DATA SUPPLIED ::
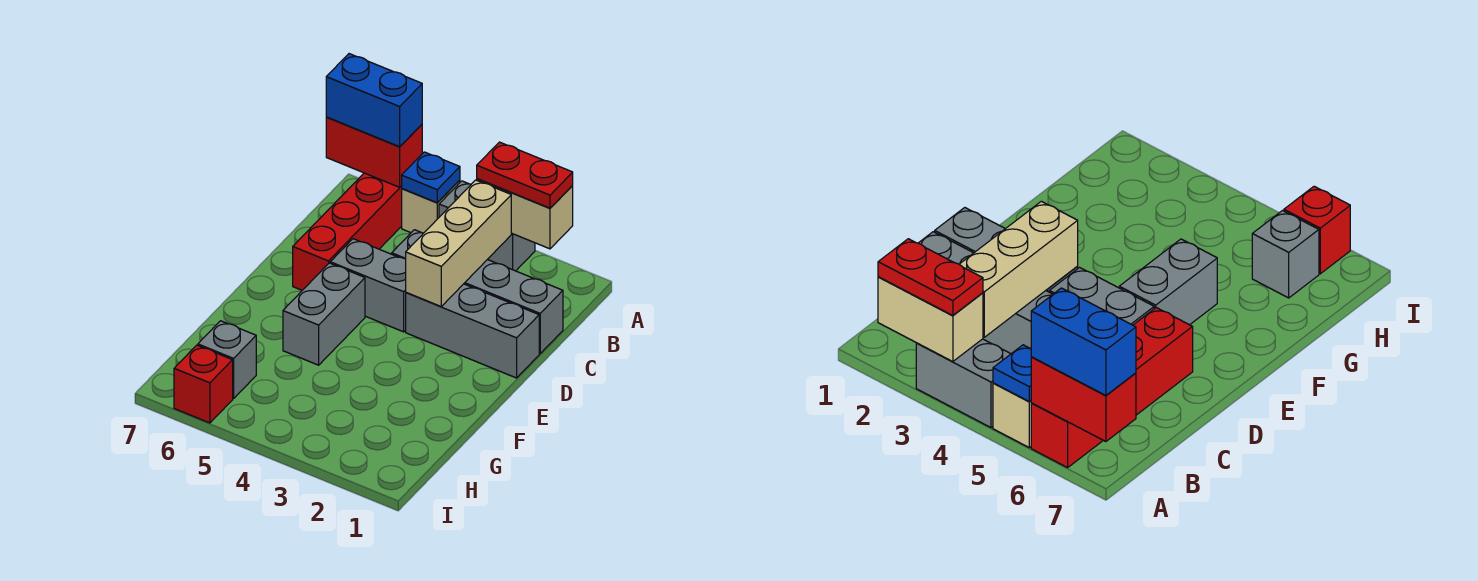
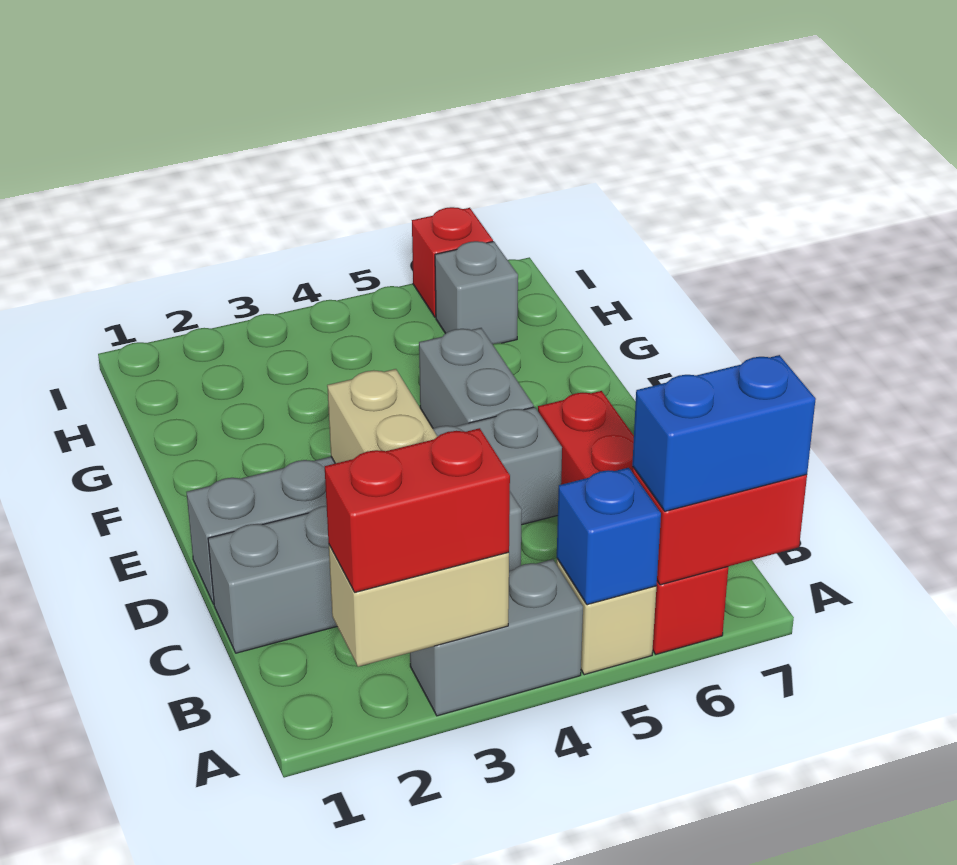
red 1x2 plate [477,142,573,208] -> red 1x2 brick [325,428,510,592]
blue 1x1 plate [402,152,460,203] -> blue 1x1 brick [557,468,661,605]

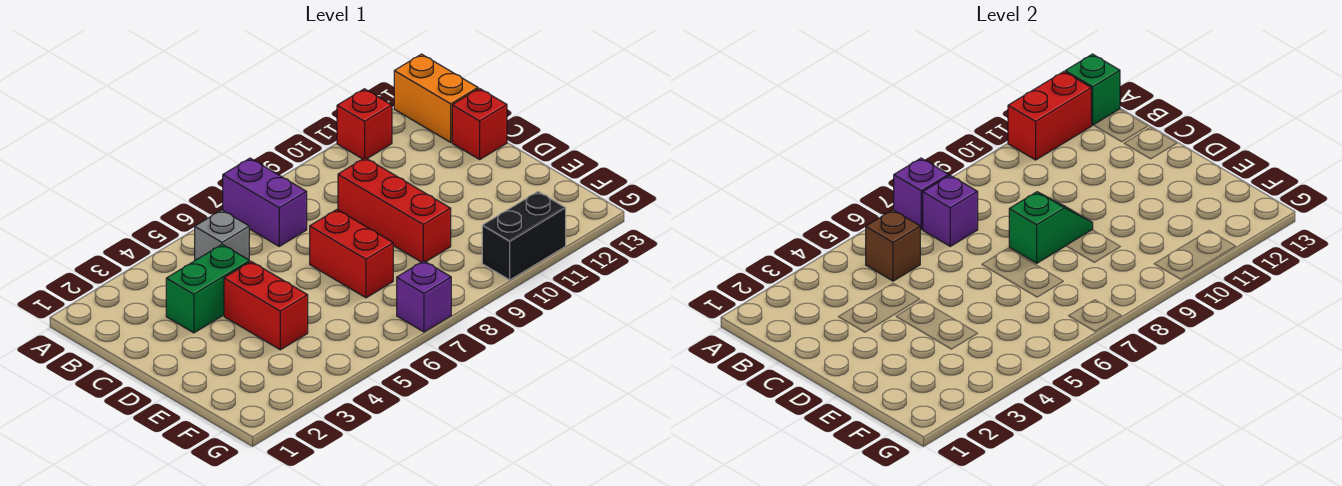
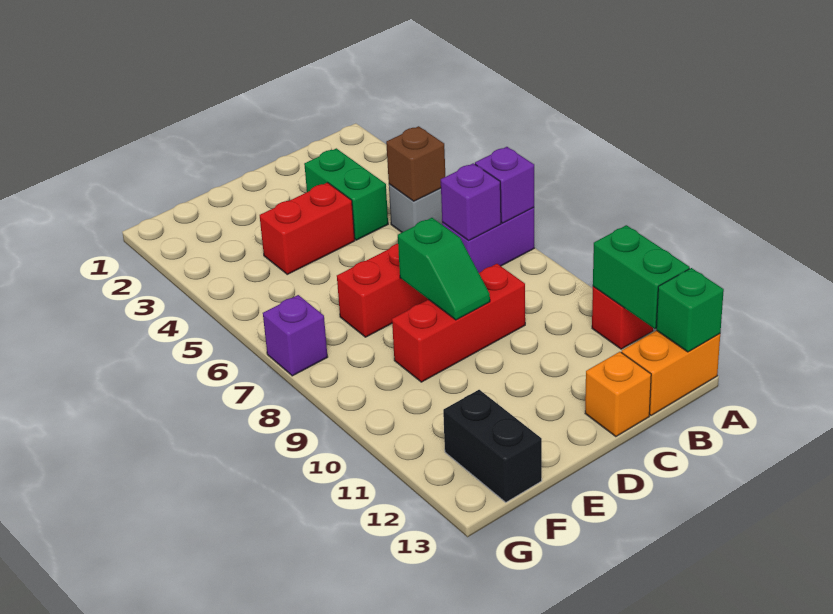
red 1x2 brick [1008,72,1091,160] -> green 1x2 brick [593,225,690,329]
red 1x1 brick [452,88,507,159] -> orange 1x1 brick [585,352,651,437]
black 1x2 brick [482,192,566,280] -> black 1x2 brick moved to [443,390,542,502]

WHAT IS BEING ASKED :: Wherever the word "plate" turns up in a line of the listing, that line counts; report the total as a lone number.

ANSWER FOR THE TASK :: 2